-- Opening Marker --

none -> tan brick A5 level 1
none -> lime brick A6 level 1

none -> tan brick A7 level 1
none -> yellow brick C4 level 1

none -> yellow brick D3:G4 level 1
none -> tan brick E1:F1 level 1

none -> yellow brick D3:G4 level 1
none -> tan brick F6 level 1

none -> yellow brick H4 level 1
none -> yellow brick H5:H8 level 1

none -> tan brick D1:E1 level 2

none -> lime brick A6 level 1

-- Closing Marker --
-- Opening Marker --

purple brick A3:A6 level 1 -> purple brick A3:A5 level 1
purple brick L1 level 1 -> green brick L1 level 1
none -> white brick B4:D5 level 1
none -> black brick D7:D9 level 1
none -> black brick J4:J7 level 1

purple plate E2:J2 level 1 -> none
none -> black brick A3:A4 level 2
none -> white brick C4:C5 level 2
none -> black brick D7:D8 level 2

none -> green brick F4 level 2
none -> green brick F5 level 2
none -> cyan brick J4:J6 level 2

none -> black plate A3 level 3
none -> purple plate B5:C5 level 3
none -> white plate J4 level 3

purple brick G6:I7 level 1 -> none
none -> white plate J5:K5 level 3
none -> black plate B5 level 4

-- Closing Marker --
-- Opening Marker --

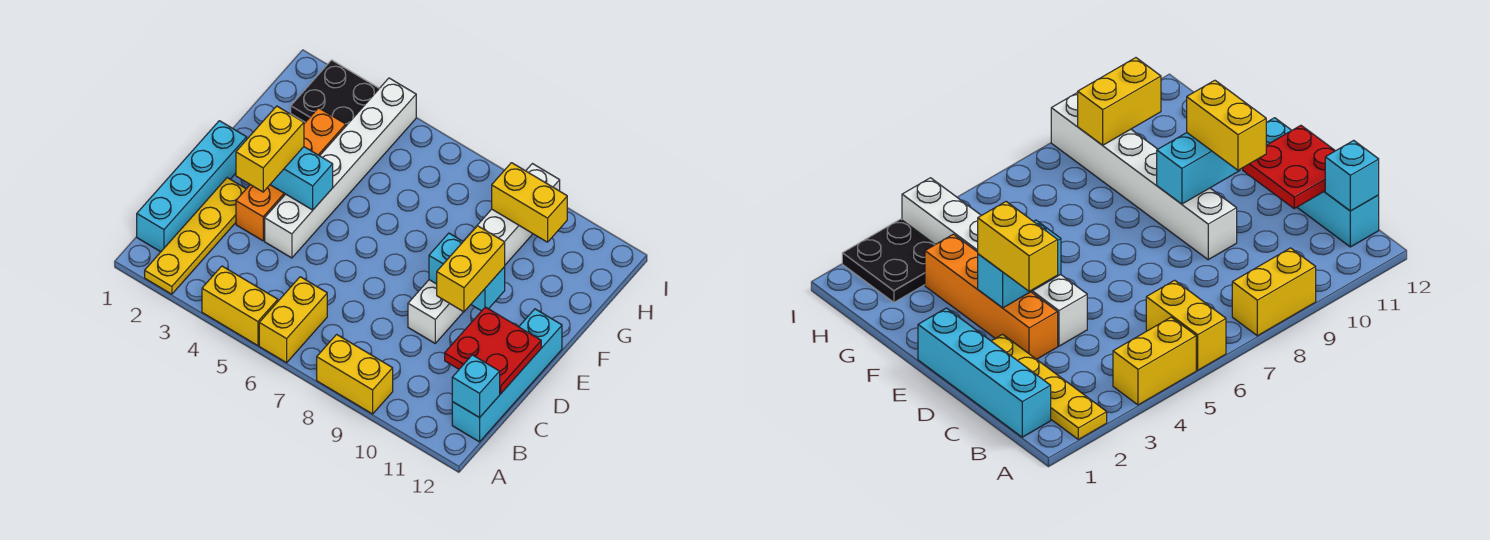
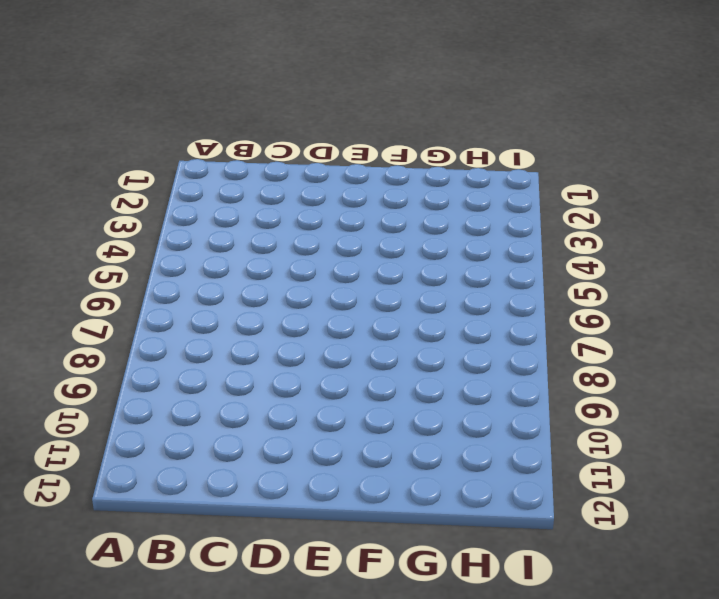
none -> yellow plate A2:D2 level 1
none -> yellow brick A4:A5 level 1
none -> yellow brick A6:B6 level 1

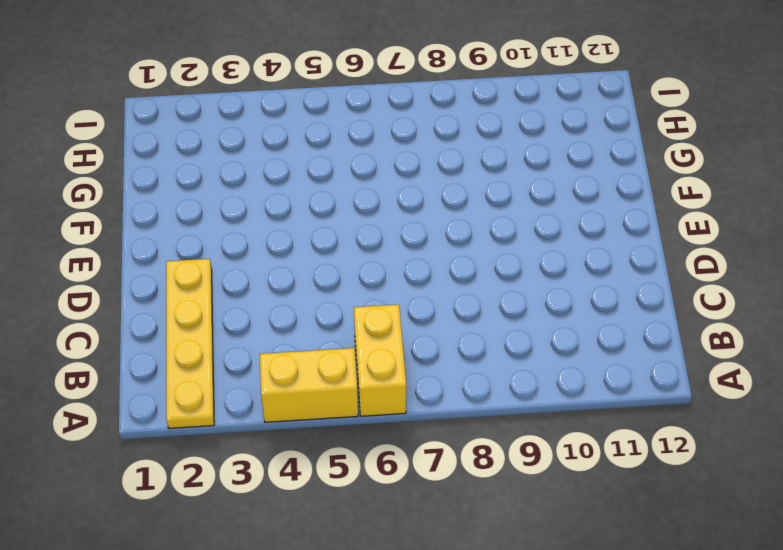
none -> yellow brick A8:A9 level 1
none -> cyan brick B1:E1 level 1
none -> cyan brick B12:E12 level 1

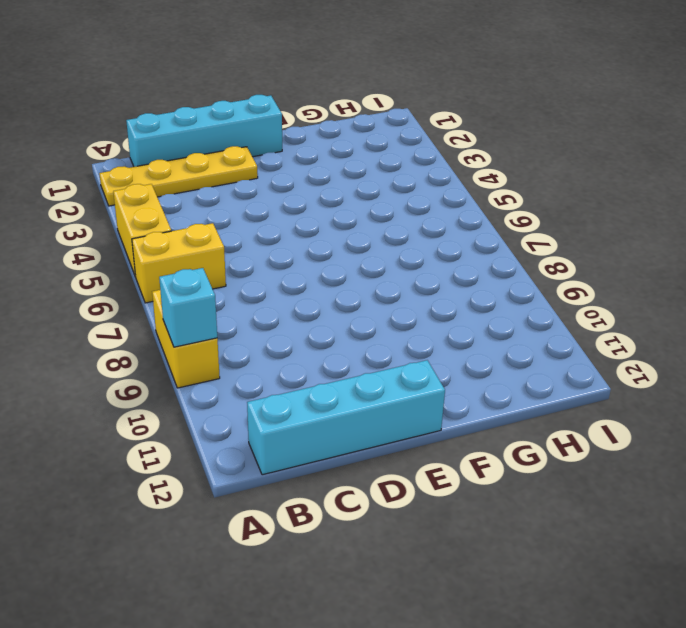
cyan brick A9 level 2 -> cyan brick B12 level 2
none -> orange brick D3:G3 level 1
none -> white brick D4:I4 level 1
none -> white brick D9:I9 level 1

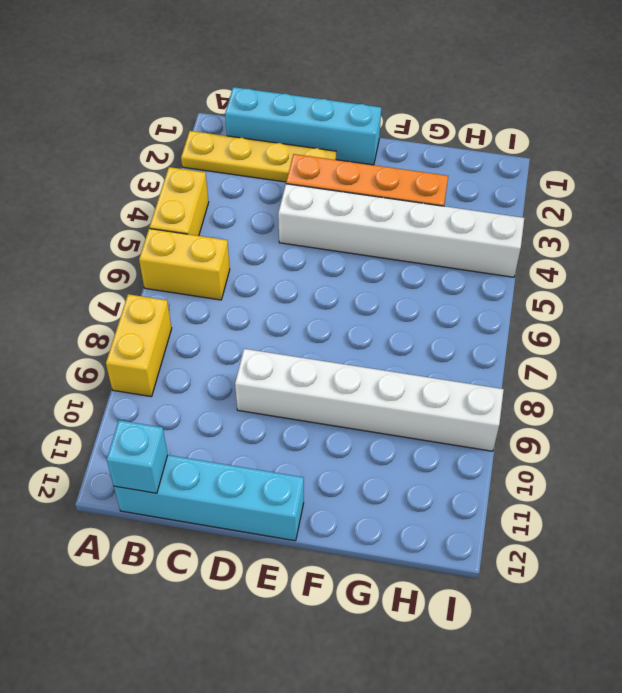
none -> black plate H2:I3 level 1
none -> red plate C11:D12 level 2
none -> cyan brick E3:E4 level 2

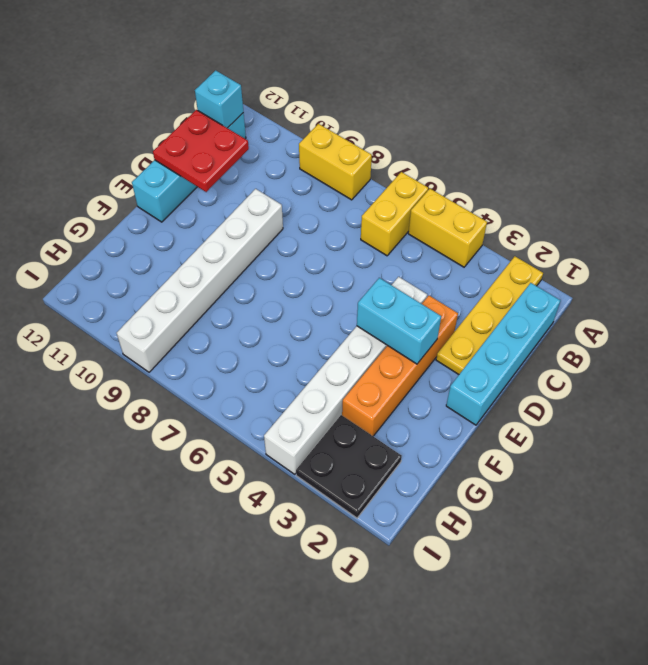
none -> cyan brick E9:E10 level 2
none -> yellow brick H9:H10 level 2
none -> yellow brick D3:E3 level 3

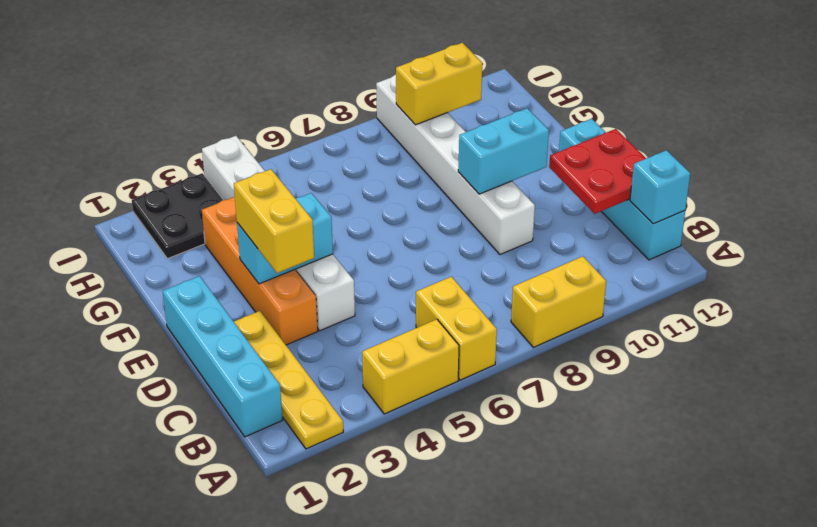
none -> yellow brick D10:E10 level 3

-- Closing Marker --

BRIEF:
Look through the material and copy each line that has "cyan".

SOLUTION FOR THIS EXERCISE:
none -> cyan brick J4:J6 level 2
none -> cyan brick B1:E1 level 1
none -> cyan brick B12:E12 level 1
cyan brick A9 level 2 -> cyan brick B12 level 2
none -> cyan brick E3:E4 level 2
none -> cyan brick E9:E10 level 2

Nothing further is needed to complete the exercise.